▸ TASK PROMPT
Retype the entries exactly; omit all pictures.

▸ DATA FOR THIS TASK

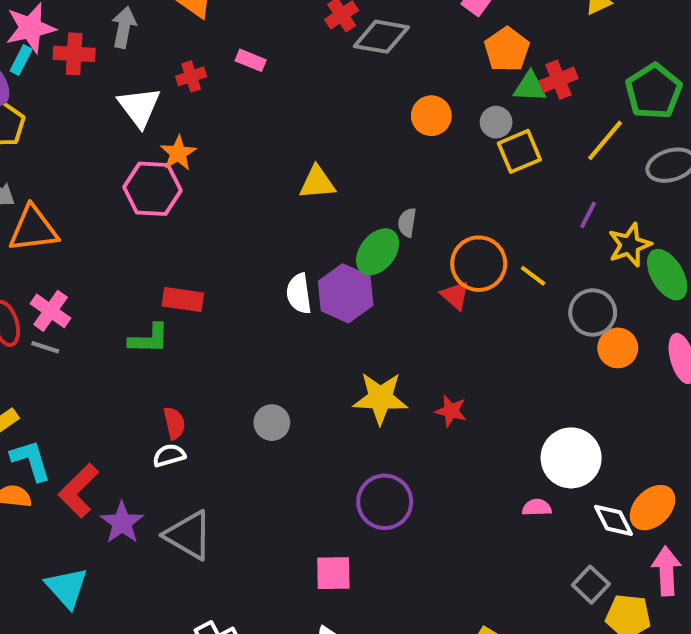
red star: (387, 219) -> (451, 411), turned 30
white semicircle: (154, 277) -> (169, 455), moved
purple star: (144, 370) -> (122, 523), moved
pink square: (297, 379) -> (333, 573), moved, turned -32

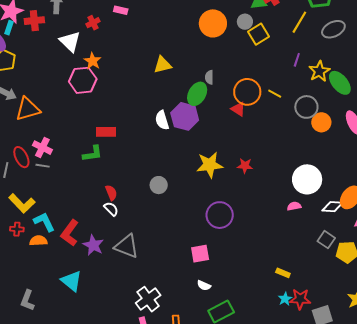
orange circle: (431, 116) -> (213, 23), size x1.4
white semicircle: (169, 455) -> (111, 209), turned 70
white diamond: (613, 520) -> (332, 207), turned -50

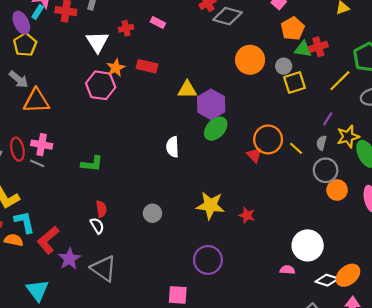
gray semicircle: (209, 77) -> (321, 143), moved
purple hexagon: (185, 116) -> (211, 104), moved
red rectangle: (106, 132) -> (147, 66), moved
pink cross: (42, 148) -> (42, 145), turned -30

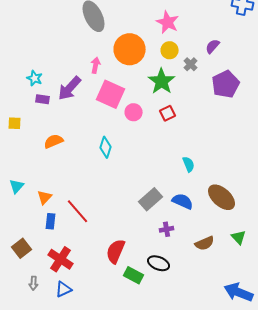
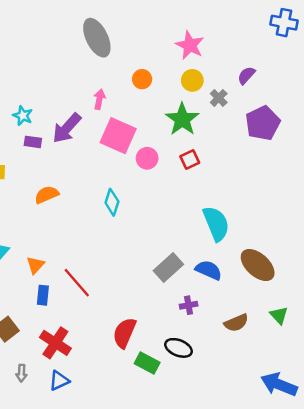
orange circle: (130, 49) -> (142, 79), size x0.5
cyan semicircle: (189, 164) -> (216, 224), size x1.8

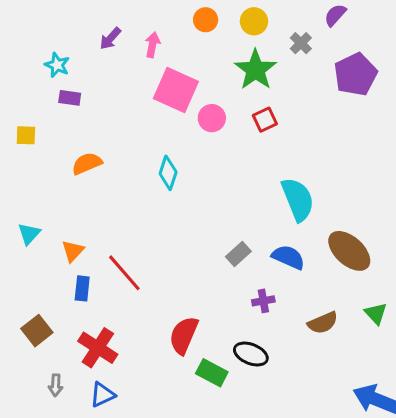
yellow circle: (192, 80) -> (254, 21), moved
purple arrow: (67, 128) -> (110, 38), moved, size x0.6
gray rectangle: (168, 268) -> (238, 254), size x0.7

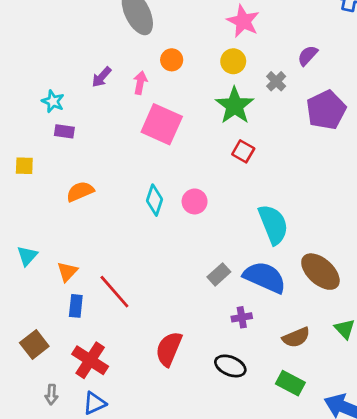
orange circle: (206, 20) -> (172, 60), moved
pink circle: (212, 118) -> (195, 201), moved
red square: (265, 120) -> (243, 151), turned -35
blue semicircle: (288, 257) -> (265, 277), size x1.4
green rectangle: (212, 373) -> (290, 383), moved

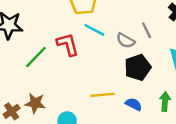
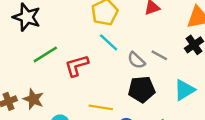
gray line: (147, 30) -> (159, 55), turned -49
red L-shape: (68, 44) -> (77, 66), moved, turned -105

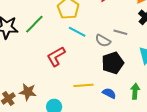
green line: (45, 54) -> (34, 24), moved

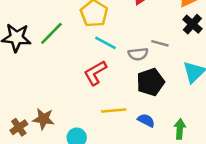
gray semicircle: (103, 41) -> (138, 54), turned -35
red L-shape: (56, 56) -> (95, 73), moved
green arrow: (135, 91) -> (180, 129), moved

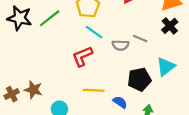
black pentagon: (150, 82) -> (139, 79), moved

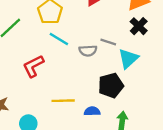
red L-shape: (82, 56) -> (33, 66), moved
cyan triangle: (166, 67) -> (128, 59), moved
blue semicircle: (120, 102) -> (92, 111), turned -32

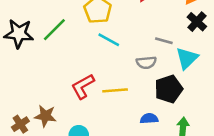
gray semicircle: (88, 51) -> (146, 63), moved
red L-shape: (33, 66) -> (83, 86), moved
yellow line: (63, 101) -> (115, 90), moved

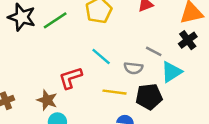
cyan line: (109, 40) -> (101, 57), moved
yellow line: (115, 90) -> (115, 92), moved
brown star: (45, 116) -> (47, 100), moved

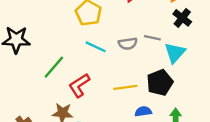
green line: (55, 20) -> (54, 67), moved
cyan line: (101, 57) -> (96, 47), moved
gray semicircle: (133, 68) -> (128, 44), moved

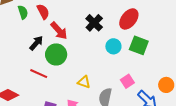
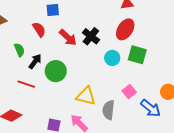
green semicircle: (23, 12) -> (19, 50), moved
red arrow: (59, 31) -> (68, 37), moved
red line: (39, 74) -> (26, 84), moved
yellow triangle: (84, 82) -> (86, 96), size x1.5

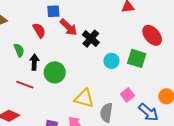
red ellipse: (125, 29) -> (152, 35), moved, turned -75
red arrow: (68, 37) -> (68, 27), moved
black arrow: (35, 61) -> (34, 62), turned -35

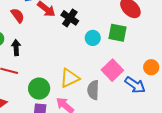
green circle: (55, 72) -> (39, 89), moved
pink square: (127, 95) -> (112, 70), size x1.5
yellow triangle: (84, 98) -> (70, 78), turned -35

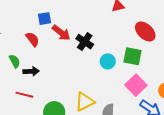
black arrow: (16, 48) -> (31, 71), turned 91
pink square: (112, 70) -> (136, 85), moved

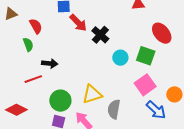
red semicircle: (33, 39) -> (36, 26), moved
black arrow: (31, 71) -> (50, 63), moved
red line: (24, 95) -> (33, 79), turned -42

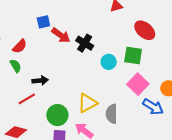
red semicircle: (36, 26) -> (20, 46), turned 84

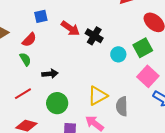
blue square: (43, 22) -> (41, 16), moved
green square: (133, 56) -> (143, 48), turned -36
red line: (27, 99) -> (23, 94), moved
green circle: (57, 115) -> (57, 103), moved

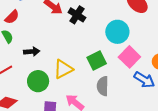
green square: (143, 48) -> (97, 60), moved
cyan circle: (118, 54) -> (117, 32), moved, size x1.5
yellow triangle: (98, 96) -> (63, 69), moved

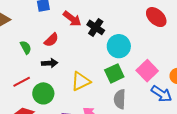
red semicircle: (12, 17) -> (51, 40), moved
cyan circle: (117, 32) -> (119, 46), moved
green circle: (38, 81) -> (43, 93), moved

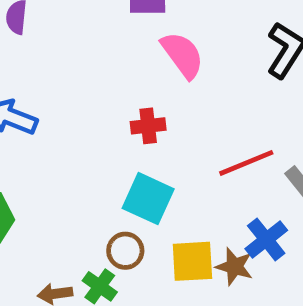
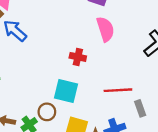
cyan square: (148, 199) -> (66, 91), turned -30

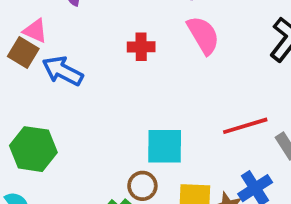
red cross: (78, 57) -> (141, 47), moved

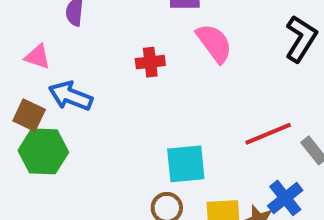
brown square: (23, 53) -> (29, 115), moved
green hexagon: (33, 149) -> (43, 151), moved

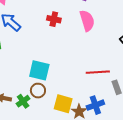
cyan square: (186, 164) -> (39, 70), moved

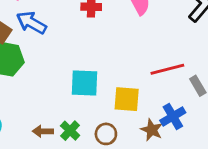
brown circle: (38, 91) -> (106, 134), moved
yellow square: (63, 104) -> (127, 99), moved

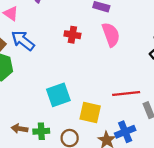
cyan square: (85, 83) -> (58, 95), turned -30
green cross: (70, 131) -> (41, 131), turned 35

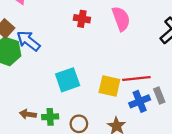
blue arrow: (23, 41) -> (28, 41), moved
yellow square: (90, 112) -> (109, 86), moved
blue cross: (125, 132) -> (140, 101), moved

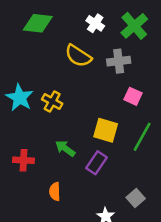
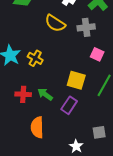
red cross: (23, 160) -> (23, 94), moved
orange semicircle: (55, 191) -> (37, 127), size x1.5
gray square: (136, 198) -> (99, 132), turned 32

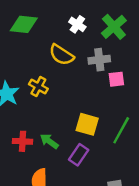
pink square: (97, 54) -> (116, 79), moved, turned -32
yellow cross: (35, 58) -> (38, 87), moved

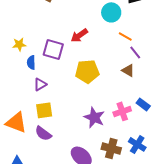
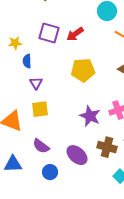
purple square: (53, 49) -> (49, 33), moved
purple triangle: (40, 84) -> (36, 83), turned -32
purple semicircle: (43, 133) -> (41, 146), moved

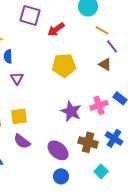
purple square: (49, 33) -> (30, 15), moved
yellow square: (40, 109) -> (19, 116), moved
blue circle: (50, 172) -> (61, 176), moved

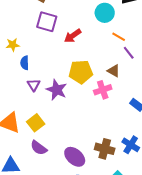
brown triangle: (105, 64) -> (114, 71), moved
pink cross: (99, 105) -> (103, 90), moved
purple star: (71, 111) -> (57, 90), moved
yellow square: (19, 116) -> (36, 123), turned -30

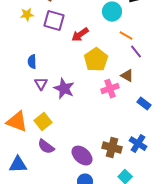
yellow star: (13, 45) -> (27, 15), moved
brown triangle: (114, 71) -> (127, 76), moved
yellow pentagon: (81, 72) -> (96, 60), moved, turned -30

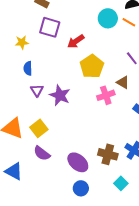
yellow star: (27, 15) -> (22, 42), moved
orange line: (126, 36) -> (129, 22), moved
blue triangle: (18, 165) -> (14, 171), turned 30

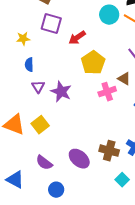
purple semicircle: (42, 153) -> (44, 163), moved
blue triangle: (14, 171) -> (15, 180), moved
blue circle: (81, 188) -> (56, 190), moved

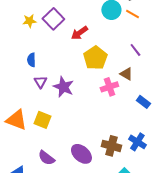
purple square: (51, 24) -> (53, 19), turned 30
yellow star: (23, 39) -> (29, 21), moved
yellow square: (40, 125) -> (42, 120), turned -30

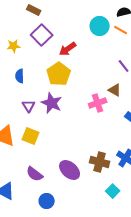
yellow star: (29, 21) -> (14, 46), moved
yellow pentagon: (95, 58) -> (59, 74), moved
purple triangle: (40, 82) -> (29, 106), moved

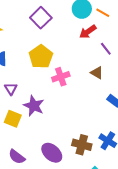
purple square: (42, 35) -> (41, 18), moved
red arrow: (68, 49) -> (88, 32), moved
purple star: (52, 103) -> (34, 106), moved
pink cross: (98, 103) -> (61, 77), moved

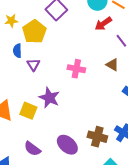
yellow pentagon: (41, 57) -> (34, 32), moved
pink cross: (61, 77) -> (76, 69), turned 30
purple triangle: (11, 89) -> (33, 65), moved

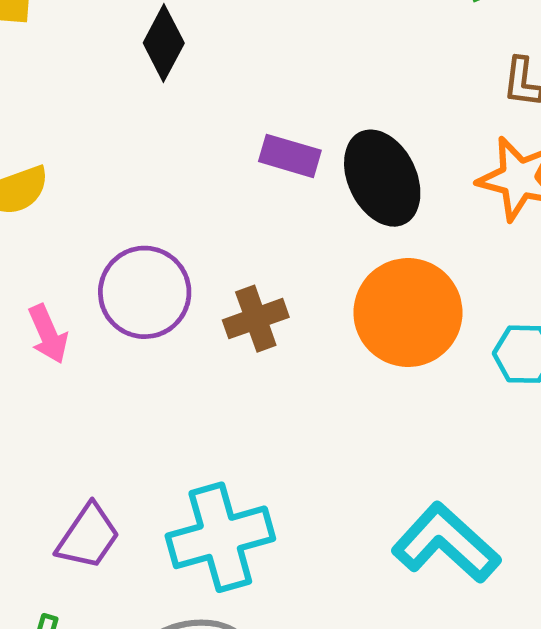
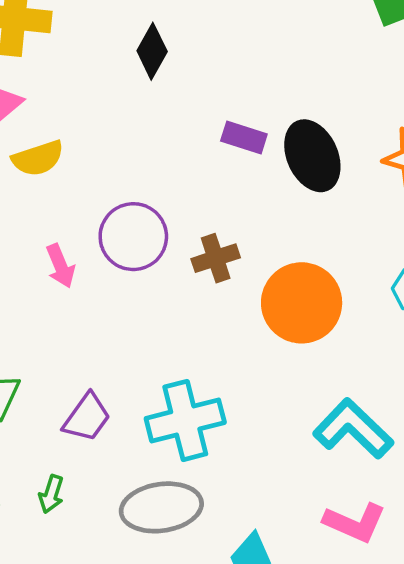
orange circle: (408, 313) -> (302, 303), moved

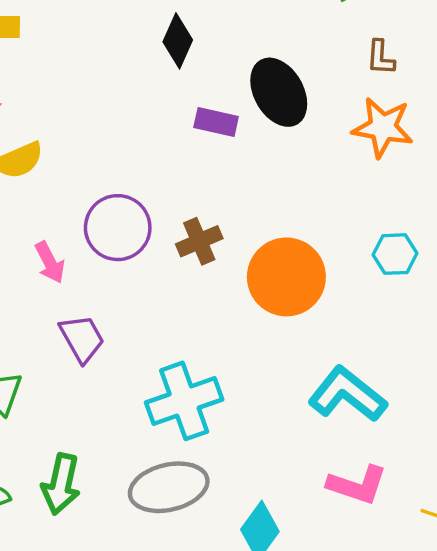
black diamond: (152, 51) -> (178, 41), moved
black ellipse: (312, 156) -> (279, 92), moved
purple trapezoid: (87, 417) -> (82, 338), moved, turned -60
green arrow: (51, 494) -> (61, 484), size x1.6

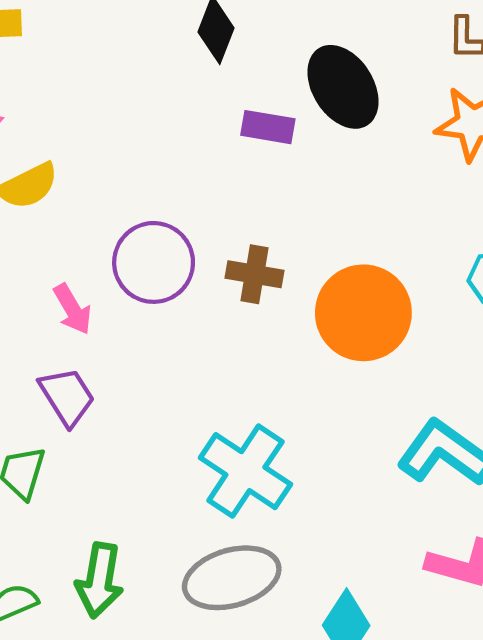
brown cross: (199, 241) -> (254, 274), turned 36
purple trapezoid: (82, 338) -> (67, 397), moved
cyan cross: (184, 401) -> (245, 471), turned -34

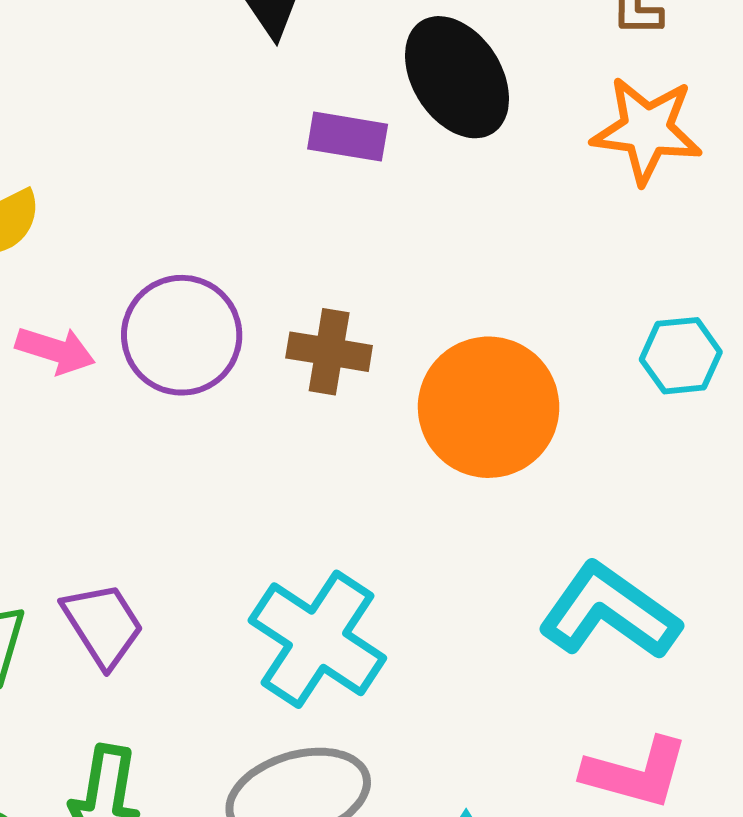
pink arrow: (72, 309) -> (55, 350), moved, turned -42
purple trapezoid: (67, 397) -> (103, 625), moved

▸ YOUR RESPONSE
red star: (387, 219) -> (451, 411), turned 30
white semicircle: (154, 277) -> (169, 455), moved
purple star: (144, 370) -> (122, 523), moved
pink square: (297, 379) -> (333, 573), moved, turned -32

orange circle: (431, 116) -> (213, 23), size x1.4
white semicircle: (169, 455) -> (111, 209), turned 70
white diamond: (613, 520) -> (332, 207), turned -50

gray semicircle: (209, 77) -> (321, 143), moved
purple hexagon: (185, 116) -> (211, 104), moved
red rectangle: (106, 132) -> (147, 66), moved
pink cross: (42, 148) -> (42, 145), turned -30

orange circle: (130, 49) -> (142, 79), size x0.5
cyan semicircle: (189, 164) -> (216, 224), size x1.8

yellow circle: (192, 80) -> (254, 21), moved
purple arrow: (67, 128) -> (110, 38), moved, size x0.6
gray rectangle: (168, 268) -> (238, 254), size x0.7

orange circle: (206, 20) -> (172, 60), moved
pink circle: (212, 118) -> (195, 201), moved
red square: (265, 120) -> (243, 151), turned -35
blue semicircle: (288, 257) -> (265, 277), size x1.4
green rectangle: (212, 373) -> (290, 383), moved

gray line: (147, 30) -> (159, 55), turned -49
red L-shape: (68, 44) -> (77, 66), moved, turned -105

green line: (45, 54) -> (34, 24), moved

gray semicircle: (103, 41) -> (138, 54), turned -35
red L-shape: (56, 56) -> (95, 73), moved
green arrow: (135, 91) -> (180, 129), moved

black pentagon: (150, 82) -> (139, 79), moved

red L-shape: (82, 56) -> (33, 66), moved
cyan triangle: (166, 67) -> (128, 59), moved
blue semicircle: (120, 102) -> (92, 111), turned -32

gray semicircle: (88, 51) -> (146, 63), moved
red L-shape: (33, 66) -> (83, 86), moved
yellow line: (63, 101) -> (115, 90), moved

cyan line: (109, 40) -> (101, 57), moved
yellow line: (115, 90) -> (115, 92), moved
brown star: (45, 116) -> (47, 100), moved

green line: (55, 20) -> (54, 67), moved
cyan line: (101, 57) -> (96, 47), moved
gray semicircle: (133, 68) -> (128, 44), moved

green semicircle: (23, 12) -> (19, 50), moved
red arrow: (59, 31) -> (68, 37), moved
red line: (39, 74) -> (26, 84), moved
yellow triangle: (84, 82) -> (86, 96), size x1.5

red ellipse: (125, 29) -> (152, 35), moved, turned -75
red arrow: (68, 37) -> (68, 27), moved
black arrow: (35, 61) -> (34, 62), turned -35

green circle: (55, 72) -> (39, 89), moved
pink square: (127, 95) -> (112, 70), size x1.5
yellow triangle: (84, 98) -> (70, 78), turned -35

black arrow: (16, 48) -> (31, 71), turned 91
pink square: (112, 70) -> (136, 85), moved

red semicircle: (33, 39) -> (36, 26), moved
black arrow: (31, 71) -> (50, 63), moved
red line: (24, 95) -> (33, 79), turned -42

red semicircle: (36, 26) -> (20, 46), turned 84

blue square: (43, 22) -> (41, 16), moved
green square: (133, 56) -> (143, 48), turned -36
red line: (27, 99) -> (23, 94), moved
green circle: (57, 115) -> (57, 103), moved

green square: (143, 48) -> (97, 60), moved
cyan circle: (118, 54) -> (117, 32), moved, size x1.5
yellow triangle: (98, 96) -> (63, 69), moved

red semicircle: (12, 17) -> (51, 40), moved
cyan circle: (117, 32) -> (119, 46), moved
green circle: (38, 81) -> (43, 93), moved

cyan square: (148, 199) -> (66, 91), turned -30

red cross: (78, 57) -> (141, 47), moved

brown square: (23, 53) -> (29, 115), moved
green hexagon: (33, 149) -> (43, 151), moved

cyan square: (186, 164) -> (39, 70), moved

brown circle: (38, 91) -> (106, 134), moved
yellow square: (63, 104) -> (127, 99), moved

cyan square: (85, 83) -> (58, 95), turned -30
green cross: (70, 131) -> (41, 131), turned 35

blue arrow: (23, 41) -> (28, 41), moved
yellow square: (90, 112) -> (109, 86), moved
blue cross: (125, 132) -> (140, 101), moved

red cross: (23, 160) -> (23, 94), moved
orange semicircle: (55, 191) -> (37, 127), size x1.5
gray square: (136, 198) -> (99, 132), turned 32

pink square: (97, 54) -> (116, 79), moved, turned -32
yellow cross: (35, 58) -> (38, 87), moved

purple square: (53, 49) -> (49, 33), moved
purple triangle: (40, 84) -> (36, 83), turned -32
purple semicircle: (43, 133) -> (41, 146), moved

purple square: (49, 33) -> (30, 15), moved
yellow square: (40, 109) -> (19, 116), moved
blue circle: (50, 172) -> (61, 176), moved

brown triangle: (105, 64) -> (114, 71), moved
pink cross: (99, 105) -> (103, 90), moved
purple star: (71, 111) -> (57, 90), moved
yellow square: (19, 116) -> (36, 123), turned -30

yellow star: (13, 45) -> (27, 15), moved
brown triangle: (114, 71) -> (127, 76), moved
yellow pentagon: (81, 72) -> (96, 60), moved, turned -30

yellow star: (27, 15) -> (22, 42), moved
orange line: (126, 36) -> (129, 22), moved
blue triangle: (18, 165) -> (14, 171), turned 30

purple semicircle: (42, 153) -> (44, 163), moved
blue triangle: (14, 171) -> (15, 180), moved
blue circle: (81, 188) -> (56, 190), moved

purple square: (51, 24) -> (53, 19), turned 30
yellow star: (23, 39) -> (29, 21), moved
yellow square: (40, 125) -> (42, 120), turned -30

yellow star: (29, 21) -> (14, 46), moved
yellow pentagon: (95, 58) -> (59, 74), moved
purple triangle: (40, 82) -> (29, 106), moved

purple square: (42, 35) -> (41, 18), moved
red arrow: (68, 49) -> (88, 32), moved
purple star: (52, 103) -> (34, 106), moved
pink cross: (98, 103) -> (61, 77), moved

yellow pentagon: (41, 57) -> (34, 32), moved
pink cross: (61, 77) -> (76, 69), turned 30
purple triangle: (11, 89) -> (33, 65), moved

orange circle: (408, 313) -> (302, 303), moved

black diamond: (152, 51) -> (178, 41), moved
black ellipse: (312, 156) -> (279, 92), moved
purple trapezoid: (87, 417) -> (82, 338), moved, turned -60
green arrow: (51, 494) -> (61, 484), size x1.6

brown cross: (199, 241) -> (254, 274), turned 36
purple trapezoid: (82, 338) -> (67, 397), moved
cyan cross: (184, 401) -> (245, 471), turned -34

pink arrow: (72, 309) -> (55, 350), moved, turned -42
purple trapezoid: (67, 397) -> (103, 625), moved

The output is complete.